*** Begin section ***
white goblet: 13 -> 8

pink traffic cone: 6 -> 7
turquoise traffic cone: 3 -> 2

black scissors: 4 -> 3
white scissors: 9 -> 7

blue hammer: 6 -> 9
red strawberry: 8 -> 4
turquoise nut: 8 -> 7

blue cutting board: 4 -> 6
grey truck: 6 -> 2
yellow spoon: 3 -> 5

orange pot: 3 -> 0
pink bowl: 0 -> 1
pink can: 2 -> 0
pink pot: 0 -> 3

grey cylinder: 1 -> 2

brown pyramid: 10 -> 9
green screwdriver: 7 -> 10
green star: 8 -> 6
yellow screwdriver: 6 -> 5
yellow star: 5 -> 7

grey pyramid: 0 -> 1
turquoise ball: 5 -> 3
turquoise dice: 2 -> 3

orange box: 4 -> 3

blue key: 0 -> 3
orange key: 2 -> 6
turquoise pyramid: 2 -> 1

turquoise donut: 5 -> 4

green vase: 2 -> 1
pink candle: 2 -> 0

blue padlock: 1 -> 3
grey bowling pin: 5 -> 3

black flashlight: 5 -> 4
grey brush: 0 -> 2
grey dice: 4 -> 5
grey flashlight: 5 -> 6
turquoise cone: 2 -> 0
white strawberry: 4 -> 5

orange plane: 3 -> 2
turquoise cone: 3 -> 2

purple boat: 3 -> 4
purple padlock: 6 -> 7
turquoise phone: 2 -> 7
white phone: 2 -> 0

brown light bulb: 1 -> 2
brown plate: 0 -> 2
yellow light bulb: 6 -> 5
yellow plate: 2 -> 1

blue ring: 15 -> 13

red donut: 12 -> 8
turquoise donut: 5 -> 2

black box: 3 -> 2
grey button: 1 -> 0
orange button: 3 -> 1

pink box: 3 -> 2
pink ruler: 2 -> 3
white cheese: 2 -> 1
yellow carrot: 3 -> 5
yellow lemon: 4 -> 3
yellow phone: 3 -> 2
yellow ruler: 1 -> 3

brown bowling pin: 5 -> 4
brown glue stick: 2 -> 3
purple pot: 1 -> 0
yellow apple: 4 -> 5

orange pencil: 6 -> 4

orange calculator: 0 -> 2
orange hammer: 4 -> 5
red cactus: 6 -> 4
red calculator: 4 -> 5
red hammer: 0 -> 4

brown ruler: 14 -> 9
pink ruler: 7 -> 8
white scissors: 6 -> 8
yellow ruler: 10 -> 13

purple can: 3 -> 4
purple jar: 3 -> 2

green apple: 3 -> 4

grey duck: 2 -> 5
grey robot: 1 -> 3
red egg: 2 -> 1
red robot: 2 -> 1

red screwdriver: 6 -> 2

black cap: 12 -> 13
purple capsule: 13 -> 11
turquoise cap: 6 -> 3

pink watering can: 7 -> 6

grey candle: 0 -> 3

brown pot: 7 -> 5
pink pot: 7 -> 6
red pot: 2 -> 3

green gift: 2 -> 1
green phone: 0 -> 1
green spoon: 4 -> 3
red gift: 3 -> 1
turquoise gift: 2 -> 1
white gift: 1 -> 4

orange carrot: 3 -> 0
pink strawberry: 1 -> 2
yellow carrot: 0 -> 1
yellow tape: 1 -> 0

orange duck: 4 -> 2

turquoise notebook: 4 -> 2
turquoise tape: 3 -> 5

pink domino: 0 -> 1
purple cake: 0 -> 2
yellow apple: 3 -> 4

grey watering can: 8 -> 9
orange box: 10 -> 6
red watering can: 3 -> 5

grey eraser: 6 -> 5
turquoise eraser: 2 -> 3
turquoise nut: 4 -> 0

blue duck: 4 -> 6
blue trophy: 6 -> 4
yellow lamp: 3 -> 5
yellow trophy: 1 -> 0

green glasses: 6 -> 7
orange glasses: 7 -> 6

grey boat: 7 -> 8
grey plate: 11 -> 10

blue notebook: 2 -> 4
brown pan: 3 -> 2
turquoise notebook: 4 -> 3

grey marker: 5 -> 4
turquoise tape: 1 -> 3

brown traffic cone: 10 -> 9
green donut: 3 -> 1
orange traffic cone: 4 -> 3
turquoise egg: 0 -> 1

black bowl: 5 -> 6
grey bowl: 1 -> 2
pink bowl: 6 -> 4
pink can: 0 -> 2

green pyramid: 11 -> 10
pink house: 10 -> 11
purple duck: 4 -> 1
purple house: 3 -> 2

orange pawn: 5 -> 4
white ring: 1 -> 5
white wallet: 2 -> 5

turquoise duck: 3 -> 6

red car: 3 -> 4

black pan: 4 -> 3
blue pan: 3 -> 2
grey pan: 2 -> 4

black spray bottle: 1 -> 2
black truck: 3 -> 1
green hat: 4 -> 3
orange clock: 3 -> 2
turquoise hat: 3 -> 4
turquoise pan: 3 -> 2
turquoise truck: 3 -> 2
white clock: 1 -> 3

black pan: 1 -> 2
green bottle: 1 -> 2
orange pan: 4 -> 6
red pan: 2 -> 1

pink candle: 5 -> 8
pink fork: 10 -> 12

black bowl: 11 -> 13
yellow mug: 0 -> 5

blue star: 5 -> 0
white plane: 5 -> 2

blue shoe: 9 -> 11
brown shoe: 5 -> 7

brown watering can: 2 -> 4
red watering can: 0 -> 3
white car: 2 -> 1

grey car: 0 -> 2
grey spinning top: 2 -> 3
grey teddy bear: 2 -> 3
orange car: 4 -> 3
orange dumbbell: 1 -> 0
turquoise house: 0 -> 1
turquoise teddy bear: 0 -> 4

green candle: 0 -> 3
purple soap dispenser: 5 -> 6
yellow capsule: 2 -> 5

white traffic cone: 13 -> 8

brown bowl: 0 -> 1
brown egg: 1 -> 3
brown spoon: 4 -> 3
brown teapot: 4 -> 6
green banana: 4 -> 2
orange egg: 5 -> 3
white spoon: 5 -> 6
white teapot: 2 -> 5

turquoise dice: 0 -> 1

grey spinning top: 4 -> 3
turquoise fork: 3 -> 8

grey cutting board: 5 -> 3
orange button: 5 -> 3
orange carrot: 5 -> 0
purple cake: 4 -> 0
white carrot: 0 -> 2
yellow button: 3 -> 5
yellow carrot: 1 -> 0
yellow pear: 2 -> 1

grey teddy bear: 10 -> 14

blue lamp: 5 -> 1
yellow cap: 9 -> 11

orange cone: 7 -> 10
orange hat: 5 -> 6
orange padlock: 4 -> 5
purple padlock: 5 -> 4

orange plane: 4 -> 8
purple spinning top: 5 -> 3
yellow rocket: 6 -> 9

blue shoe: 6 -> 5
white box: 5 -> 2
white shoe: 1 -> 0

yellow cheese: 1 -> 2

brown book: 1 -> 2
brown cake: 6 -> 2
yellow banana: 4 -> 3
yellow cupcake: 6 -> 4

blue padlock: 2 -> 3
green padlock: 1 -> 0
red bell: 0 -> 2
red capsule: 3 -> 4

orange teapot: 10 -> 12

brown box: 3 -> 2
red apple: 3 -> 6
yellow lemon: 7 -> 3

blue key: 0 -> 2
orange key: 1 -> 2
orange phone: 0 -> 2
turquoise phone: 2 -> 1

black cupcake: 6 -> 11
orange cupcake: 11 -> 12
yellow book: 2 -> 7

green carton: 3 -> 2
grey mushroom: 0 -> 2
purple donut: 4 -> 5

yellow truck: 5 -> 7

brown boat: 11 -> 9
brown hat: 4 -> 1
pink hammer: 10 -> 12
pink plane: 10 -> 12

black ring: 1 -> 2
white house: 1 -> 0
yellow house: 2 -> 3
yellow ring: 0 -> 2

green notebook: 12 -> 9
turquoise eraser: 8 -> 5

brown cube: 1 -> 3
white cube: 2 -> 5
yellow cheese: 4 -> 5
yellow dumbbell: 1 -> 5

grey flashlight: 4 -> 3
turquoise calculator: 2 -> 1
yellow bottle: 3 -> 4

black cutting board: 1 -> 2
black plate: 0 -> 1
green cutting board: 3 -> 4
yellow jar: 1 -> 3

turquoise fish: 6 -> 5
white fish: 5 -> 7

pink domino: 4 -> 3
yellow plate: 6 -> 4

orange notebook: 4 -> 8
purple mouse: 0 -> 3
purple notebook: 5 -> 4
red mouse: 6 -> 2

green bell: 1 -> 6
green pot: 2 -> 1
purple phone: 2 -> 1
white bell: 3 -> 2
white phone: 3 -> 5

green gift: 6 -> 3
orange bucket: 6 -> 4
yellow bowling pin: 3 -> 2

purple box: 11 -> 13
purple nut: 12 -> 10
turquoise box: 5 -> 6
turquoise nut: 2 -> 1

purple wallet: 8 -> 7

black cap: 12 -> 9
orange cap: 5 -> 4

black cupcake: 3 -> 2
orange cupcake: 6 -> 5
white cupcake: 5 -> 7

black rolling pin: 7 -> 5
*** End section ***
WORK REQUIRED: Copy the lines above exactly, beginning at the line that has "turquoise house: 0 -> 1" and stopping after the line that has "green notebook: 12 -> 9", and omit the rest.

WRITTEN ANSWER:
turquoise house: 0 -> 1
turquoise teddy bear: 0 -> 4

green candle: 0 -> 3
purple soap dispenser: 5 -> 6
yellow capsule: 2 -> 5

white traffic cone: 13 -> 8

brown bowl: 0 -> 1
brown egg: 1 -> 3
brown spoon: 4 -> 3
brown teapot: 4 -> 6
green banana: 4 -> 2
orange egg: 5 -> 3
white spoon: 5 -> 6
white teapot: 2 -> 5

turquoise dice: 0 -> 1

grey spinning top: 4 -> 3
turquoise fork: 3 -> 8

grey cutting board: 5 -> 3
orange button: 5 -> 3
orange carrot: 5 -> 0
purple cake: 4 -> 0
white carrot: 0 -> 2
yellow button: 3 -> 5
yellow carrot: 1 -> 0
yellow pear: 2 -> 1

grey teddy bear: 10 -> 14

blue lamp: 5 -> 1
yellow cap: 9 -> 11

orange cone: 7 -> 10
orange hat: 5 -> 6
orange padlock: 4 -> 5
purple padlock: 5 -> 4

orange plane: 4 -> 8
purple spinning top: 5 -> 3
yellow rocket: 6 -> 9

blue shoe: 6 -> 5
white box: 5 -> 2
white shoe: 1 -> 0

yellow cheese: 1 -> 2

brown book: 1 -> 2
brown cake: 6 -> 2
yellow banana: 4 -> 3
yellow cupcake: 6 -> 4

blue padlock: 2 -> 3
green padlock: 1 -> 0
red bell: 0 -> 2
red capsule: 3 -> 4

orange teapot: 10 -> 12

brown box: 3 -> 2
red apple: 3 -> 6
yellow lemon: 7 -> 3

blue key: 0 -> 2
orange key: 1 -> 2
orange phone: 0 -> 2
turquoise phone: 2 -> 1

black cupcake: 6 -> 11
orange cupcake: 11 -> 12
yellow book: 2 -> 7

green carton: 3 -> 2
grey mushroom: 0 -> 2
purple donut: 4 -> 5

yellow truck: 5 -> 7

brown boat: 11 -> 9
brown hat: 4 -> 1
pink hammer: 10 -> 12
pink plane: 10 -> 12

black ring: 1 -> 2
white house: 1 -> 0
yellow house: 2 -> 3
yellow ring: 0 -> 2

green notebook: 12 -> 9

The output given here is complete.